# Problem description
The records under this task must be duplicated exactly.

# The data

- - - - -

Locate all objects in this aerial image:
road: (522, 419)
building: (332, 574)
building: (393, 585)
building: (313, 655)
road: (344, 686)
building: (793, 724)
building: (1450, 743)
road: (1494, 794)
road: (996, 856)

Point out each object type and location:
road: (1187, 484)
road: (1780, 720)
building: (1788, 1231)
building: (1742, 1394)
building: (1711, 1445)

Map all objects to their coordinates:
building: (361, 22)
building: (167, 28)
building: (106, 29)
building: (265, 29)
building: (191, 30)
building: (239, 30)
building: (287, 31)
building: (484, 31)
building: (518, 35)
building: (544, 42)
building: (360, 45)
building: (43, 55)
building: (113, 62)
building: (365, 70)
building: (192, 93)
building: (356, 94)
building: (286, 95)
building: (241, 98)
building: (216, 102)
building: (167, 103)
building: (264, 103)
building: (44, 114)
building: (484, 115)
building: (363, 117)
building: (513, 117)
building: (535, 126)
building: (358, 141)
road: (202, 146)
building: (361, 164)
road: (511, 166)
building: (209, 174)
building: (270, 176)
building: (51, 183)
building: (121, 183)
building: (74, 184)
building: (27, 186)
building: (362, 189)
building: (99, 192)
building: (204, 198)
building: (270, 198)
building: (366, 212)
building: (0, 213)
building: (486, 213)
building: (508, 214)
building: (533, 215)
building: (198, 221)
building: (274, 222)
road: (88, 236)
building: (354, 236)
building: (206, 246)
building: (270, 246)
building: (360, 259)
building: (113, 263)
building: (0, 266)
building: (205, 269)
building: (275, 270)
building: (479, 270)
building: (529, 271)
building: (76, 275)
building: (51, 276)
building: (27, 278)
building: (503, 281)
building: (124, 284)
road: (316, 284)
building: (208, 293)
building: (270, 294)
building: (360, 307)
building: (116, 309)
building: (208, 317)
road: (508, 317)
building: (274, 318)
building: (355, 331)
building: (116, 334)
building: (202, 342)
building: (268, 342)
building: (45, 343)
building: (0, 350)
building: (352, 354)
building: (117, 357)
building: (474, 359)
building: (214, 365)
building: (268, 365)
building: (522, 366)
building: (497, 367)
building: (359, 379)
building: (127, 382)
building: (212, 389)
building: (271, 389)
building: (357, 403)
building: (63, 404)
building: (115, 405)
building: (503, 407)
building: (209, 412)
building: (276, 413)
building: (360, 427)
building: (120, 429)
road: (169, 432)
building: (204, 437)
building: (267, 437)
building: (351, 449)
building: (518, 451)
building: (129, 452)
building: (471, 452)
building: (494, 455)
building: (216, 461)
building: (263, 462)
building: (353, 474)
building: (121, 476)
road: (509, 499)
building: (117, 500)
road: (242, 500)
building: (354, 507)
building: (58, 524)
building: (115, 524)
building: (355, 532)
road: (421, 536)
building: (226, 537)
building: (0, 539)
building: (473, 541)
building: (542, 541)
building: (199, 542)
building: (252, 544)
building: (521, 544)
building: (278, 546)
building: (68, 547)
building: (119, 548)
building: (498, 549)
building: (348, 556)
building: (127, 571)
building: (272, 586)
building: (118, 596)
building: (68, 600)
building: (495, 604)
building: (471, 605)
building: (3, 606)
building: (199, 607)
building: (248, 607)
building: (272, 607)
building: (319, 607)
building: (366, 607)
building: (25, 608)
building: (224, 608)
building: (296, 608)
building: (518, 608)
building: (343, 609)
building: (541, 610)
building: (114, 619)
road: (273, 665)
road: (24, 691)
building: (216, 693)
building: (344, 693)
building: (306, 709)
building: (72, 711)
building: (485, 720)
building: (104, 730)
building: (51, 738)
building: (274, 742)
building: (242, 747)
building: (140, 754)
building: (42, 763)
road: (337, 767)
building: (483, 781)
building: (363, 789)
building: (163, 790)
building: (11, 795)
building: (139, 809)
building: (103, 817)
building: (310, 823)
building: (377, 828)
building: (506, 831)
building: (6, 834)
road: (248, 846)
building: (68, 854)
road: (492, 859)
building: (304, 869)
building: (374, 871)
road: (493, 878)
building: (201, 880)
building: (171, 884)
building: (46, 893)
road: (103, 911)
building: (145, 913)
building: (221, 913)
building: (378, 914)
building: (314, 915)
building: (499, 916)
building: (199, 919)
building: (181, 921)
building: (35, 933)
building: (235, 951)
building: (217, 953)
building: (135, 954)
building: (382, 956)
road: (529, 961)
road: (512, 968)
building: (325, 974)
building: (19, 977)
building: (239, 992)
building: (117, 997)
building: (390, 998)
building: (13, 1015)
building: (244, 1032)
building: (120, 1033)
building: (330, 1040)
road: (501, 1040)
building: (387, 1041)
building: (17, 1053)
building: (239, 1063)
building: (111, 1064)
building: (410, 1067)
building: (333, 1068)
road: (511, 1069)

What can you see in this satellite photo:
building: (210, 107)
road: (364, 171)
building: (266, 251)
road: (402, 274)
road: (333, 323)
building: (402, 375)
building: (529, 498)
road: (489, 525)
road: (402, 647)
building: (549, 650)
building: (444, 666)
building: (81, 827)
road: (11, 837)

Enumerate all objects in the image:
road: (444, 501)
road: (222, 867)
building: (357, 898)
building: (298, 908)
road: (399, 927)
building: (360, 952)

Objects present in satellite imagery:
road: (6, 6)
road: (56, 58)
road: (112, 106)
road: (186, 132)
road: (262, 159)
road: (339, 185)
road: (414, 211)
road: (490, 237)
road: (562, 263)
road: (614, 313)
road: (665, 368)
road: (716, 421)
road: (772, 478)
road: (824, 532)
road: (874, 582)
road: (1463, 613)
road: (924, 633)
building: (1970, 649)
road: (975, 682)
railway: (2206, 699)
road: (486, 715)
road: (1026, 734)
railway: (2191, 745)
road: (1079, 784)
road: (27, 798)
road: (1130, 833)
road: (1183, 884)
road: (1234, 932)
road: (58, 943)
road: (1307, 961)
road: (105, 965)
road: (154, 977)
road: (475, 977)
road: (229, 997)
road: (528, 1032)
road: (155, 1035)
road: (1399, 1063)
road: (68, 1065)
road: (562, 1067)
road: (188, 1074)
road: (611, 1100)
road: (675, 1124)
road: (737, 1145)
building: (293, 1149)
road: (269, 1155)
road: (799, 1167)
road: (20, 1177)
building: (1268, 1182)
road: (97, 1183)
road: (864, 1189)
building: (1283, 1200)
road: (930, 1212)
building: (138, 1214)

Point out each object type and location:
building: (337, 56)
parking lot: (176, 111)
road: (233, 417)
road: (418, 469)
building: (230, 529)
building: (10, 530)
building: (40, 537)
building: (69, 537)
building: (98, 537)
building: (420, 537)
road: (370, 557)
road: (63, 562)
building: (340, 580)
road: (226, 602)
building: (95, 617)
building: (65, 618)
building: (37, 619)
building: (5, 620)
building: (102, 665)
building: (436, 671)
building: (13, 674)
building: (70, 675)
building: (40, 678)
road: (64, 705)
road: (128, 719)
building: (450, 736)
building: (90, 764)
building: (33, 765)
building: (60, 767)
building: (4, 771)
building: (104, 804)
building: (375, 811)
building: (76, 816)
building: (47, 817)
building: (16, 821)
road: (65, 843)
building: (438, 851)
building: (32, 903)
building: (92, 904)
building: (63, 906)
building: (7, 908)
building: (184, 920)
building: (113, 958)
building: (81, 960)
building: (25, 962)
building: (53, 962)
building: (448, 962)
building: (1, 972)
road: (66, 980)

- - - - -

# Answer to the exercise
Locate all objects in this aerial image:
road: (522, 419)
building: (332, 574)
building: (393, 585)
building: (313, 655)
road: (344, 686)
building: (793, 724)
building: (1450, 743)
road: (1494, 794)
road: (996, 856)

Point out each object type and location:
road: (1187, 484)
road: (1780, 720)
building: (1788, 1231)
building: (1742, 1394)
building: (1711, 1445)

Map all objects to their coordinates:
building: (361, 22)
building: (167, 28)
building: (106, 29)
building: (265, 29)
building: (191, 30)
building: (239, 30)
building: (287, 31)
building: (484, 31)
building: (518, 35)
building: (544, 42)
building: (360, 45)
building: (43, 55)
building: (113, 62)
building: (365, 70)
building: (192, 93)
building: (356, 94)
building: (286, 95)
building: (241, 98)
building: (216, 102)
building: (167, 103)
building: (264, 103)
building: (44, 114)
building: (484, 115)
building: (363, 117)
building: (513, 117)
building: (535, 126)
building: (358, 141)
road: (202, 146)
building: (361, 164)
road: (511, 166)
building: (209, 174)
building: (270, 176)
building: (51, 183)
building: (121, 183)
building: (74, 184)
building: (27, 186)
building: (362, 189)
building: (99, 192)
building: (204, 198)
building: (270, 198)
building: (366, 212)
building: (0, 213)
building: (486, 213)
building: (508, 214)
building: (533, 215)
building: (198, 221)
building: (274, 222)
road: (88, 236)
building: (354, 236)
building: (206, 246)
building: (270, 246)
building: (360, 259)
building: (113, 263)
building: (0, 266)
building: (205, 269)
building: (275, 270)
building: (479, 270)
building: (529, 271)
building: (76, 275)
building: (51, 276)
building: (27, 278)
building: (503, 281)
building: (124, 284)
road: (316, 284)
building: (208, 293)
building: (270, 294)
building: (360, 307)
building: (116, 309)
building: (208, 317)
road: (508, 317)
building: (274, 318)
building: (355, 331)
building: (116, 334)
building: (202, 342)
building: (268, 342)
building: (45, 343)
building: (0, 350)
building: (352, 354)
building: (117, 357)
building: (474, 359)
building: (214, 365)
building: (268, 365)
building: (522, 366)
building: (497, 367)
building: (359, 379)
building: (127, 382)
building: (212, 389)
building: (271, 389)
building: (357, 403)
building: (63, 404)
building: (115, 405)
building: (503, 407)
building: (209, 412)
building: (276, 413)
building: (360, 427)
building: (120, 429)
road: (169, 432)
building: (204, 437)
building: (267, 437)
building: (351, 449)
building: (518, 451)
building: (129, 452)
building: (471, 452)
building: (494, 455)
building: (216, 461)
building: (263, 462)
building: (353, 474)
building: (121, 476)
road: (509, 499)
building: (117, 500)
road: (242, 500)
building: (354, 507)
building: (58, 524)
building: (115, 524)
building: (355, 532)
road: (421, 536)
building: (226, 537)
building: (0, 539)
building: (473, 541)
building: (542, 541)
building: (199, 542)
building: (252, 544)
building: (521, 544)
building: (278, 546)
building: (68, 547)
building: (119, 548)
building: (498, 549)
building: (348, 556)
building: (127, 571)
building: (272, 586)
building: (118, 596)
building: (68, 600)
building: (495, 604)
building: (471, 605)
building: (3, 606)
building: (199, 607)
building: (248, 607)
building: (272, 607)
building: (319, 607)
building: (366, 607)
building: (25, 608)
building: (224, 608)
building: (296, 608)
building: (518, 608)
building: (343, 609)
building: (541, 610)
building: (114, 619)
road: (273, 665)
road: (24, 691)
building: (216, 693)
building: (344, 693)
building: (306, 709)
building: (72, 711)
building: (485, 720)
building: (104, 730)
building: (51, 738)
building: (274, 742)
building: (242, 747)
building: (140, 754)
building: (42, 763)
road: (337, 767)
building: (483, 781)
building: (363, 789)
building: (163, 790)
building: (11, 795)
building: (139, 809)
building: (103, 817)
building: (310, 823)
building: (377, 828)
building: (506, 831)
building: (6, 834)
road: (248, 846)
building: (68, 854)
road: (492, 859)
building: (304, 869)
building: (374, 871)
road: (493, 878)
building: (201, 880)
building: (171, 884)
building: (46, 893)
road: (103, 911)
building: (145, 913)
building: (221, 913)
building: (378, 914)
building: (314, 915)
building: (499, 916)
building: (199, 919)
building: (181, 921)
building: (35, 933)
building: (235, 951)
building: (217, 953)
building: (135, 954)
building: (382, 956)
road: (529, 961)
road: (512, 968)
building: (325, 974)
building: (19, 977)
building: (239, 992)
building: (117, 997)
building: (390, 998)
building: (13, 1015)
building: (244, 1032)
building: (120, 1033)
building: (330, 1040)
road: (501, 1040)
building: (387, 1041)
building: (17, 1053)
building: (239, 1063)
building: (111, 1064)
building: (410, 1067)
building: (333, 1068)
road: (511, 1069)

What can you see in this satellite photo:
building: (210, 107)
road: (364, 171)
building: (266, 251)
road: (402, 274)
road: (333, 323)
building: (402, 375)
building: (529, 498)
road: (489, 525)
road: (402, 647)
building: (549, 650)
building: (444, 666)
building: (81, 827)
road: (11, 837)

Enumerate all objects in the image:
road: (444, 501)
road: (222, 867)
building: (357, 898)
building: (298, 908)
road: (399, 927)
building: (360, 952)

Objects present in satellite imagery:
road: (6, 6)
road: (56, 58)
road: (112, 106)
road: (186, 132)
road: (262, 159)
road: (339, 185)
road: (414, 211)
road: (490, 237)
road: (562, 263)
road: (614, 313)
road: (665, 368)
road: (716, 421)
road: (772, 478)
road: (824, 532)
road: (874, 582)
road: (1463, 613)
road: (924, 633)
building: (1970, 649)
road: (975, 682)
railway: (2206, 699)
road: (486, 715)
road: (1026, 734)
railway: (2191, 745)
road: (1079, 784)
road: (27, 798)
road: (1130, 833)
road: (1183, 884)
road: (1234, 932)
road: (58, 943)
road: (1307, 961)
road: (105, 965)
road: (154, 977)
road: (475, 977)
road: (229, 997)
road: (528, 1032)
road: (155, 1035)
road: (1399, 1063)
road: (68, 1065)
road: (562, 1067)
road: (188, 1074)
road: (611, 1100)
road: (675, 1124)
road: (737, 1145)
building: (293, 1149)
road: (269, 1155)
road: (799, 1167)
road: (20, 1177)
building: (1268, 1182)
road: (97, 1183)
road: (864, 1189)
building: (1283, 1200)
road: (930, 1212)
building: (138, 1214)

Point out each object type and location:
building: (337, 56)
parking lot: (176, 111)
road: (233, 417)
road: (418, 469)
building: (230, 529)
building: (10, 530)
building: (40, 537)
building: (69, 537)
building: (98, 537)
building: (420, 537)
road: (370, 557)
road: (63, 562)
building: (340, 580)
road: (226, 602)
building: (95, 617)
building: (65, 618)
building: (37, 619)
building: (5, 620)
building: (102, 665)
building: (436, 671)
building: (13, 674)
building: (70, 675)
building: (40, 678)
road: (64, 705)
road: (128, 719)
building: (450, 736)
building: (90, 764)
building: (33, 765)
building: (60, 767)
building: (4, 771)
building: (104, 804)
building: (375, 811)
building: (76, 816)
building: (47, 817)
building: (16, 821)
road: (65, 843)
building: (438, 851)
building: (32, 903)
building: (92, 904)
building: (63, 906)
building: (7, 908)
building: (184, 920)
building: (113, 958)
building: (81, 960)
building: (25, 962)
building: (53, 962)
building: (448, 962)
building: (1, 972)
road: (66, 980)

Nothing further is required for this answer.